Exercise ▸ Can you quote the lines below exactly, starting at the line with "STEPPER1 pin IN1: D10 -> D9" and going through the last one?

Stored entries:

╭──

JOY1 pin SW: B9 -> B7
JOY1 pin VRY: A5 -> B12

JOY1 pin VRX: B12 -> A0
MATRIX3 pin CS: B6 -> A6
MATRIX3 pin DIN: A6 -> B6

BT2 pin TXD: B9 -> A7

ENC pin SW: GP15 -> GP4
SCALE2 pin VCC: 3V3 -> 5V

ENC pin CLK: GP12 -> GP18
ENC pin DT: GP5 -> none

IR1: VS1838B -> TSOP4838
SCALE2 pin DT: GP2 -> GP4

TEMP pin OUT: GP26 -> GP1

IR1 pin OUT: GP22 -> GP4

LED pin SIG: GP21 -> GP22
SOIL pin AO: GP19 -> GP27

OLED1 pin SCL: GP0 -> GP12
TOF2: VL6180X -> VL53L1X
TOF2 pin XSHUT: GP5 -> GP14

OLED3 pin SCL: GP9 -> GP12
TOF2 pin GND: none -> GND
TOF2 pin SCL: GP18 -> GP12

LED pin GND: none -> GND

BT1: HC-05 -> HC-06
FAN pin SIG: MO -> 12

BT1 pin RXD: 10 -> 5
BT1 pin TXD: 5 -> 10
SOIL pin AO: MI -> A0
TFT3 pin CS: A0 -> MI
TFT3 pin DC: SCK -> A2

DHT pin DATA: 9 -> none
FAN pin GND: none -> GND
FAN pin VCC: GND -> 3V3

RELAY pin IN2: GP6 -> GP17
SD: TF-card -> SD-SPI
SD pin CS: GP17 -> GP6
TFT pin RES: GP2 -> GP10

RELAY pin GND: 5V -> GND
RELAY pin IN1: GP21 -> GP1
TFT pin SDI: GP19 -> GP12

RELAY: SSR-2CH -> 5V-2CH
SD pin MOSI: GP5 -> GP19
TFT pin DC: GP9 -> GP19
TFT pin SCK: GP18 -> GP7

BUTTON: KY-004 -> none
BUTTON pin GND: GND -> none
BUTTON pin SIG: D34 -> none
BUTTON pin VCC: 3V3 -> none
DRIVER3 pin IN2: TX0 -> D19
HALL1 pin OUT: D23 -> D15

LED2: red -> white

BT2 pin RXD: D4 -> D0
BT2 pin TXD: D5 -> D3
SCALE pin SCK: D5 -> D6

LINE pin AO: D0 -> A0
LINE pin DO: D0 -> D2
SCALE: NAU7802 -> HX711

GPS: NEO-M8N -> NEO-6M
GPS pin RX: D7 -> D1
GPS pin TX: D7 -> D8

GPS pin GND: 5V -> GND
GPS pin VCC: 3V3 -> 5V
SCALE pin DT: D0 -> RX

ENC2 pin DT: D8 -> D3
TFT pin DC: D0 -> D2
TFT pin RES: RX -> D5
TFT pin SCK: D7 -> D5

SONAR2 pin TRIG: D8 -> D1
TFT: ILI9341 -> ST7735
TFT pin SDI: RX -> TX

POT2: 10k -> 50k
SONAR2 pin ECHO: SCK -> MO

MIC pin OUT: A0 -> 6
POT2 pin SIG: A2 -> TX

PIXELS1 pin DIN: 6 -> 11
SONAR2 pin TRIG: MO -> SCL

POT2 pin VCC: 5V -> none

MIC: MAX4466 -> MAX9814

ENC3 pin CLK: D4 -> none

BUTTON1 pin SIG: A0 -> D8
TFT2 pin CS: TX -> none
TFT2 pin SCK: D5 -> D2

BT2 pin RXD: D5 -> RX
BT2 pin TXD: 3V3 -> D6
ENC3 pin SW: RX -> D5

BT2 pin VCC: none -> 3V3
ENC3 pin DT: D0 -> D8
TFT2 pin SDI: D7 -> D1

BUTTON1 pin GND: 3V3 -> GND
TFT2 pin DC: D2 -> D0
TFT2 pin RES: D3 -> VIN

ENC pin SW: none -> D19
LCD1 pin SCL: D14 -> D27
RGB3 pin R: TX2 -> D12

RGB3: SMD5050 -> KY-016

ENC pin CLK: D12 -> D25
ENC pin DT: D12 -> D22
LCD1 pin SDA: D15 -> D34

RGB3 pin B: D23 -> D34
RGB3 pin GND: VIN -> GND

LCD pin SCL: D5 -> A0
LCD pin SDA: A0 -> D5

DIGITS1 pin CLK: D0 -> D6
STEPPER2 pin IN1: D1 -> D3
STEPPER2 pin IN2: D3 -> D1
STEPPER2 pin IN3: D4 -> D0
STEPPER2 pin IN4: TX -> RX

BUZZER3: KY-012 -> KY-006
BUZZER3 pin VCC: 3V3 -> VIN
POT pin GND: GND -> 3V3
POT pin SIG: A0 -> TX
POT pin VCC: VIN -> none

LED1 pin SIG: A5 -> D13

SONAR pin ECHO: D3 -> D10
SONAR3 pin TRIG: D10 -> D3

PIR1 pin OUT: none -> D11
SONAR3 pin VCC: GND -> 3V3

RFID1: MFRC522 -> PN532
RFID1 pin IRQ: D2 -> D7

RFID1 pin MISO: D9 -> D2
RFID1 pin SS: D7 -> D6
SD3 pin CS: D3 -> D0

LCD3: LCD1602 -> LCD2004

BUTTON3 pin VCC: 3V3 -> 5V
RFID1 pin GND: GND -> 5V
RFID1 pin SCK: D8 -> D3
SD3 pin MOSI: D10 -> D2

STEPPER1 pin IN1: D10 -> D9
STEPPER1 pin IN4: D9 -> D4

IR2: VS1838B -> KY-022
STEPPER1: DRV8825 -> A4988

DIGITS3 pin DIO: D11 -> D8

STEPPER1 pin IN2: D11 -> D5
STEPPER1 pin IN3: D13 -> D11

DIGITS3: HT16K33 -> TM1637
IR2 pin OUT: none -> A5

╰──

Response area ▸
STEPPER1 pin IN1: D10 -> D9
STEPPER1 pin IN4: D9 -> D4

IR2: VS1838B -> KY-022
STEPPER1: DRV8825 -> A4988

DIGITS3 pin DIO: D11 -> D8

STEPPER1 pin IN2: D11 -> D5
STEPPER1 pin IN3: D13 -> D11

DIGITS3: HT16K33 -> TM1637
IR2 pin OUT: none -> A5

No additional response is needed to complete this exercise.